DIRECTIONS FOR THIS TASK
Please reproduce every one of the entries below word for word, omitting the pictures.

====== EXTRACTED DATA

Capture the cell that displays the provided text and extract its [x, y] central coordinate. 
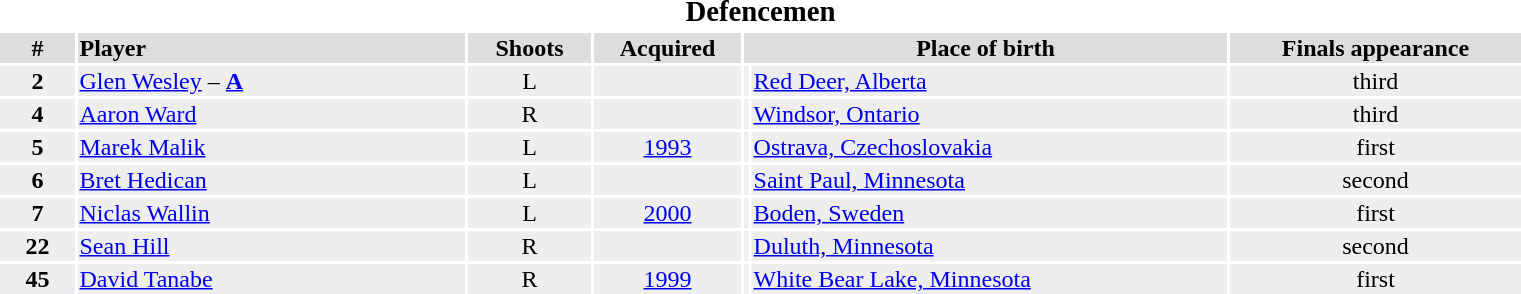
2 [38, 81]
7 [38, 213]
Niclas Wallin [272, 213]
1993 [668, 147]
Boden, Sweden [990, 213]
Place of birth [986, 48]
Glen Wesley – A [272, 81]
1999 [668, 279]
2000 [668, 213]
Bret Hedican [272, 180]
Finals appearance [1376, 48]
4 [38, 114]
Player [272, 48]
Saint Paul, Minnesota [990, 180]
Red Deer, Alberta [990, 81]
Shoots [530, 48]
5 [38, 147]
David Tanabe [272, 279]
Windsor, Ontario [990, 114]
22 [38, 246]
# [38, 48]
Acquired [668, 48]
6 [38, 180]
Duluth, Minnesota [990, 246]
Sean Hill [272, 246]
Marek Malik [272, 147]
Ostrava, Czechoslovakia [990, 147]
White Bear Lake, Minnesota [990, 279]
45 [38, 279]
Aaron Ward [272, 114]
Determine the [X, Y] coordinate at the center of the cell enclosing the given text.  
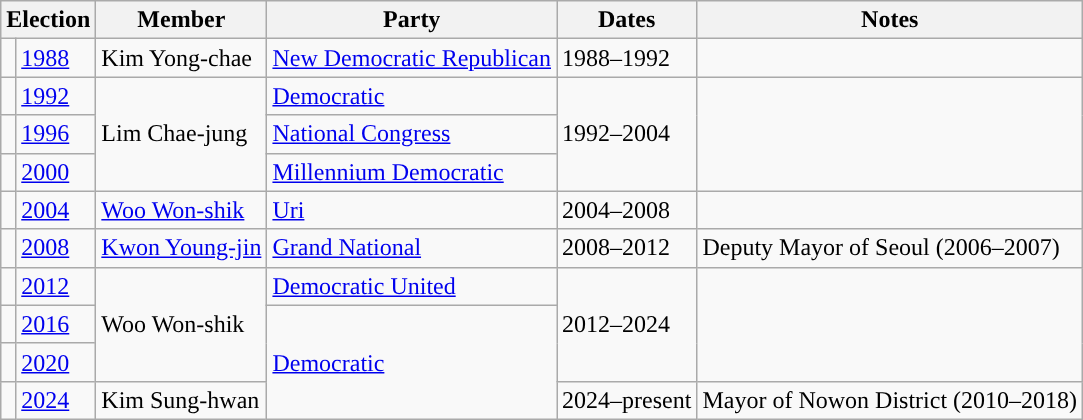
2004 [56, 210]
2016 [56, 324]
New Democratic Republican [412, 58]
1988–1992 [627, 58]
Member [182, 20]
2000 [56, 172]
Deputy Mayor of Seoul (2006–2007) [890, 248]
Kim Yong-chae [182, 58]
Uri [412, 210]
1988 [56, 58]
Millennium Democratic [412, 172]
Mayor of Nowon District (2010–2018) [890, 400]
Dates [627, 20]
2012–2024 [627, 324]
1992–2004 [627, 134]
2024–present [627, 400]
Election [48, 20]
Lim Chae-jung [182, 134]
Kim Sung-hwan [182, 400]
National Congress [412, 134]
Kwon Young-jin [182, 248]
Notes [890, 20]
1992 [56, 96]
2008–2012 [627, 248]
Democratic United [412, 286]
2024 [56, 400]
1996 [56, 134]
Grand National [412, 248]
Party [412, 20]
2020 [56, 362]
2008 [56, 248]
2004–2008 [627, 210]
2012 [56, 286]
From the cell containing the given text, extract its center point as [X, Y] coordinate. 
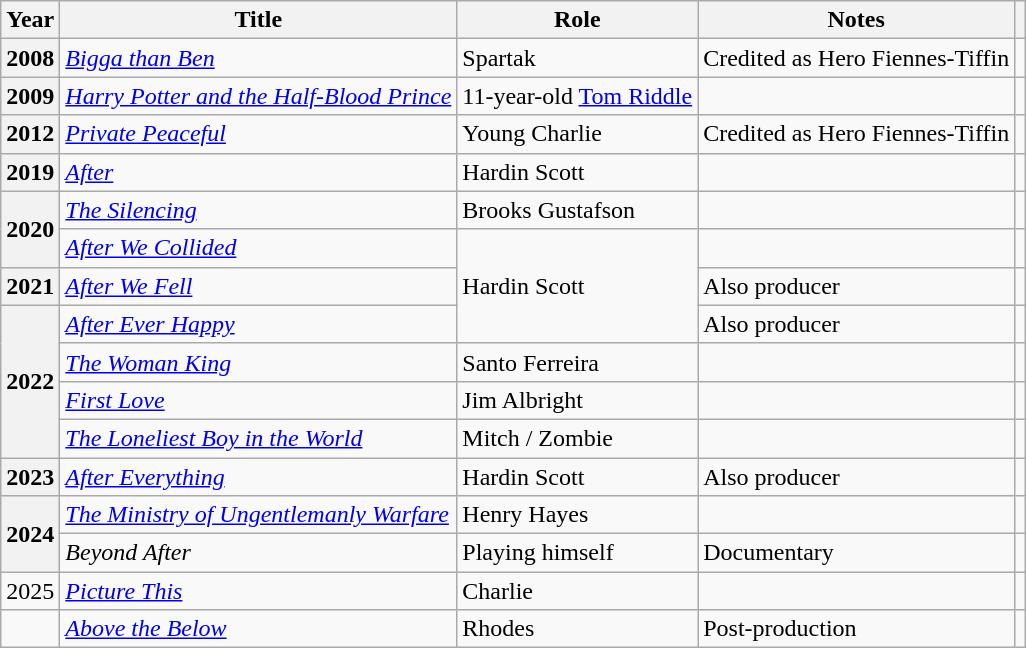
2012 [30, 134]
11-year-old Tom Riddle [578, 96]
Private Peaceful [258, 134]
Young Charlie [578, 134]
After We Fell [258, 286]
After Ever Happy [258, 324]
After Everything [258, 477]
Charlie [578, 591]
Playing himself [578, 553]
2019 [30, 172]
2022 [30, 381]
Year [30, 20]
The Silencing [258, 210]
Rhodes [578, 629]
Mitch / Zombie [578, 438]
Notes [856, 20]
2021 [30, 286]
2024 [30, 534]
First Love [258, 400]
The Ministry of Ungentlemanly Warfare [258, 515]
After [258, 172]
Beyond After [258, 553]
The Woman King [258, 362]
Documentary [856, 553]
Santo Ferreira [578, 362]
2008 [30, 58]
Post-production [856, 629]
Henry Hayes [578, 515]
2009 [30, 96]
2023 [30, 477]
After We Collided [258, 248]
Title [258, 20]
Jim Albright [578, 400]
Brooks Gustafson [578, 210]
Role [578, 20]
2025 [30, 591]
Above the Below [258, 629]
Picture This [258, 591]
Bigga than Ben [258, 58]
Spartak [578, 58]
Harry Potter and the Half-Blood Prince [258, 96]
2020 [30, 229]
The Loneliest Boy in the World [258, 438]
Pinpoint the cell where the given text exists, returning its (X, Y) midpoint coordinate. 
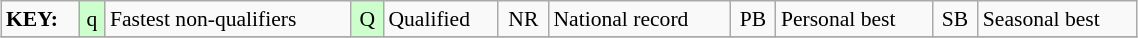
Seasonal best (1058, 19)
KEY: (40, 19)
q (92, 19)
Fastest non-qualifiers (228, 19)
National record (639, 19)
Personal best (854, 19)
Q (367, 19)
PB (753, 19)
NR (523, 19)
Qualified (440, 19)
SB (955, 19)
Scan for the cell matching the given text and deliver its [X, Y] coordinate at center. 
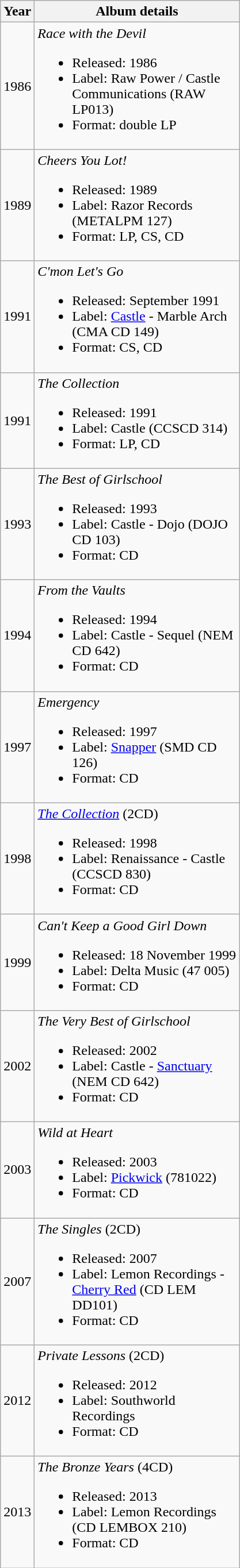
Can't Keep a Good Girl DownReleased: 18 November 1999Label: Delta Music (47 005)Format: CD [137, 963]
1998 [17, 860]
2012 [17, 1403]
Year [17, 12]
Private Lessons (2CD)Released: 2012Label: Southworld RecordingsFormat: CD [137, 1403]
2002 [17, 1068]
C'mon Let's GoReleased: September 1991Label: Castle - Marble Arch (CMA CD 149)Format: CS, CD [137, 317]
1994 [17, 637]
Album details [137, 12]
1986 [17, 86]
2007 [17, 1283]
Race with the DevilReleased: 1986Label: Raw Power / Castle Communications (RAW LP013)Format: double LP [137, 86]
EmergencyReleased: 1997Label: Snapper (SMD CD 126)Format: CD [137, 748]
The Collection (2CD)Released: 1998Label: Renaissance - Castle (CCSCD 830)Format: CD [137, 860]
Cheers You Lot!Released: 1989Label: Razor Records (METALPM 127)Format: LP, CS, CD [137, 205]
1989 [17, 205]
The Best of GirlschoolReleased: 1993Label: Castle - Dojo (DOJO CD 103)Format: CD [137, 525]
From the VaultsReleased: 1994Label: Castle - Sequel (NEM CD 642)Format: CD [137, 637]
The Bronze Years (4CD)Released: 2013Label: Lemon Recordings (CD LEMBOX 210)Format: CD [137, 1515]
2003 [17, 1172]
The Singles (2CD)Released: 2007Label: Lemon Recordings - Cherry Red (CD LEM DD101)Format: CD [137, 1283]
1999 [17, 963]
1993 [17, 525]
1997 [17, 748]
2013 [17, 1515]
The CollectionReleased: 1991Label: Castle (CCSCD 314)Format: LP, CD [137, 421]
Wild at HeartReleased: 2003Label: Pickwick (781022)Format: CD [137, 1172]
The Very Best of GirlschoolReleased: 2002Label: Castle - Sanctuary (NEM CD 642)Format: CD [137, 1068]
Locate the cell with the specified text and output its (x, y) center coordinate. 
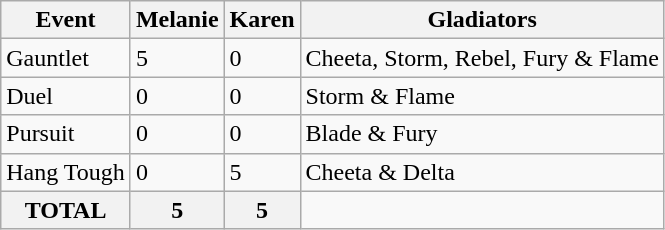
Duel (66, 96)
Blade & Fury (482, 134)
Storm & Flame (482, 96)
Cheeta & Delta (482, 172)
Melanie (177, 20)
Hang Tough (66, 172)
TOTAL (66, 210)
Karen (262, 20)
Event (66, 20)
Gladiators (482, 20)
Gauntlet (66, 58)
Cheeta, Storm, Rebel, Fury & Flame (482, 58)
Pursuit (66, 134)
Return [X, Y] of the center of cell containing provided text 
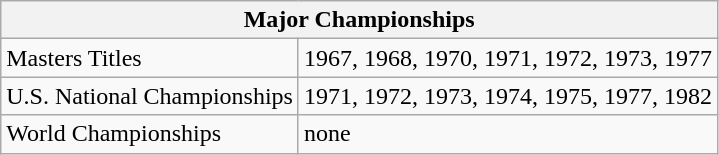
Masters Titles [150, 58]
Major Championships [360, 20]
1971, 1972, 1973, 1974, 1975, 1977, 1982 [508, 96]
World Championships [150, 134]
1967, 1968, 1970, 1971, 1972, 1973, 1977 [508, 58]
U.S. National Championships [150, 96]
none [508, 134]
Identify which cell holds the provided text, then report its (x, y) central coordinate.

============

EXERCISE RESPONSE
Capture the cell that displays the provided text and extract its [x, y] central coordinate. 
2 [38, 81]
7 [38, 213]
Niclas Wallin [272, 213]
1993 [668, 147]
Boden, Sweden [990, 213]
Place of birth [986, 48]
Glen Wesley – A [272, 81]
1999 [668, 279]
2000 [668, 213]
Bret Hedican [272, 180]
Finals appearance [1376, 48]
4 [38, 114]
Player [272, 48]
Saint Paul, Minnesota [990, 180]
Red Deer, Alberta [990, 81]
Shoots [530, 48]
5 [38, 147]
David Tanabe [272, 279]
Windsor, Ontario [990, 114]
22 [38, 246]
# [38, 48]
Acquired [668, 48]
6 [38, 180]
Duluth, Minnesota [990, 246]
Sean Hill [272, 246]
Marek Malik [272, 147]
Ostrava, Czechoslovakia [990, 147]
White Bear Lake, Minnesota [990, 279]
45 [38, 279]
Aaron Ward [272, 114]
Determine the [X, Y] coordinate at the center of the cell enclosing the given text.  
2004 [56, 210]
2016 [56, 324]
New Democratic Republican [412, 58]
1988–1992 [627, 58]
Member [182, 20]
2000 [56, 172]
Deputy Mayor of Seoul (2006–2007) [890, 248]
Kim Yong-chae [182, 58]
Uri [412, 210]
1988 [56, 58]
Millennium Democratic [412, 172]
Mayor of Nowon District (2010–2018) [890, 400]
Dates [627, 20]
2012–2024 [627, 324]
1992–2004 [627, 134]
2024–present [627, 400]
Election [48, 20]
Lim Chae-jung [182, 134]
Kim Sung-hwan [182, 400]
National Congress [412, 134]
Kwon Young-jin [182, 248]
Notes [890, 20]
1992 [56, 96]
2008–2012 [627, 248]
Democratic United [412, 286]
2024 [56, 400]
1996 [56, 134]
Grand National [412, 248]
Party [412, 20]
2020 [56, 362]
2008 [56, 248]
2004–2008 [627, 210]
2012 [56, 286]
From the cell containing the given text, extract its center point as [X, Y] coordinate. 
2012 [30, 134]
11-year-old Tom Riddle [578, 96]
Private Peaceful [258, 134]
Young Charlie [578, 134]
After We Fell [258, 286]
After Ever Happy [258, 324]
After Everything [258, 477]
Charlie [578, 591]
Playing himself [578, 553]
2019 [30, 172]
2022 [30, 381]
Year [30, 20]
The Silencing [258, 210]
Rhodes [578, 629]
Mitch / Zombie [578, 438]
Notes [856, 20]
2021 [30, 286]
2024 [30, 534]
First Love [258, 400]
The Ministry of Ungentlemanly Warfare [258, 515]
After [258, 172]
Beyond After [258, 553]
The Woman King [258, 362]
Documentary [856, 553]
Santo Ferreira [578, 362]
2008 [30, 58]
Post-production [856, 629]
Henry Hayes [578, 515]
2009 [30, 96]
2023 [30, 477]
After We Collided [258, 248]
Title [258, 20]
Jim Albright [578, 400]
Brooks Gustafson [578, 210]
Role [578, 20]
2025 [30, 591]
Above the Below [258, 629]
Picture This [258, 591]
Bigga than Ben [258, 58]
Spartak [578, 58]
Harry Potter and the Half-Blood Prince [258, 96]
2020 [30, 229]
The Loneliest Boy in the World [258, 438]
Pinpoint the cell where the given text exists, returning its (X, Y) midpoint coordinate. 
Seasonal best (1058, 19)
KEY: (40, 19)
q (92, 19)
Fastest non-qualifiers (228, 19)
National record (639, 19)
Personal best (854, 19)
Q (367, 19)
PB (753, 19)
NR (523, 19)
Qualified (440, 19)
SB (955, 19)
Scan for the cell matching the given text and deliver its [X, Y] coordinate at center. 
Can't Keep a Good Girl DownReleased: 18 November 1999Label: Delta Music (47 005)Format: CD [137, 963]
1998 [17, 860]
2012 [17, 1403]
Year [17, 12]
Private Lessons (2CD)Released: 2012Label: Southworld RecordingsFormat: CD [137, 1403]
2002 [17, 1068]
C'mon Let's GoReleased: September 1991Label: Castle - Marble Arch (CMA CD 149)Format: CS, CD [137, 317]
1994 [17, 637]
Album details [137, 12]
1986 [17, 86]
2007 [17, 1283]
Race with the DevilReleased: 1986Label: Raw Power / Castle Communications (RAW LP013)Format: double LP [137, 86]
EmergencyReleased: 1997Label: Snapper (SMD CD 126)Format: CD [137, 748]
The Collection (2CD)Released: 1998Label: Renaissance - Castle (CCSCD 830)Format: CD [137, 860]
Cheers You Lot!Released: 1989Label: Razor Records (METALPM 127)Format: LP, CS, CD [137, 205]
1989 [17, 205]
The Best of GirlschoolReleased: 1993Label: Castle - Dojo (DOJO CD 103)Format: CD [137, 525]
From the VaultsReleased: 1994Label: Castle - Sequel (NEM CD 642)Format: CD [137, 637]
The Bronze Years (4CD)Released: 2013Label: Lemon Recordings (CD LEMBOX 210)Format: CD [137, 1515]
2003 [17, 1172]
The Singles (2CD)Released: 2007Label: Lemon Recordings - Cherry Red (CD LEM DD101)Format: CD [137, 1283]
1999 [17, 963]
1993 [17, 525]
1997 [17, 748]
2013 [17, 1515]
The CollectionReleased: 1991Label: Castle (CCSCD 314)Format: LP, CD [137, 421]
Wild at HeartReleased: 2003Label: Pickwick (781022)Format: CD [137, 1172]
The Very Best of GirlschoolReleased: 2002Label: Castle - Sanctuary (NEM CD 642)Format: CD [137, 1068]
Locate the cell with the specified text and output its (x, y) center coordinate. 
Duel (66, 96)
Blade & Fury (482, 134)
Storm & Flame (482, 96)
Cheeta & Delta (482, 172)
Melanie (177, 20)
Hang Tough (66, 172)
TOTAL (66, 210)
Karen (262, 20)
Event (66, 20)
Gladiators (482, 20)
Gauntlet (66, 58)
Cheeta, Storm, Rebel, Fury & Flame (482, 58)
Pursuit (66, 134)
Return [X, Y] of the center of cell containing provided text 
Masters Titles [150, 58]
Major Championships [360, 20]
1971, 1972, 1973, 1974, 1975, 1977, 1982 [508, 96]
World Championships [150, 134]
1967, 1968, 1970, 1971, 1972, 1973, 1977 [508, 58]
U.S. National Championships [150, 96]
none [508, 134]
Identify which cell holds the provided text, then report its (x, y) central coordinate.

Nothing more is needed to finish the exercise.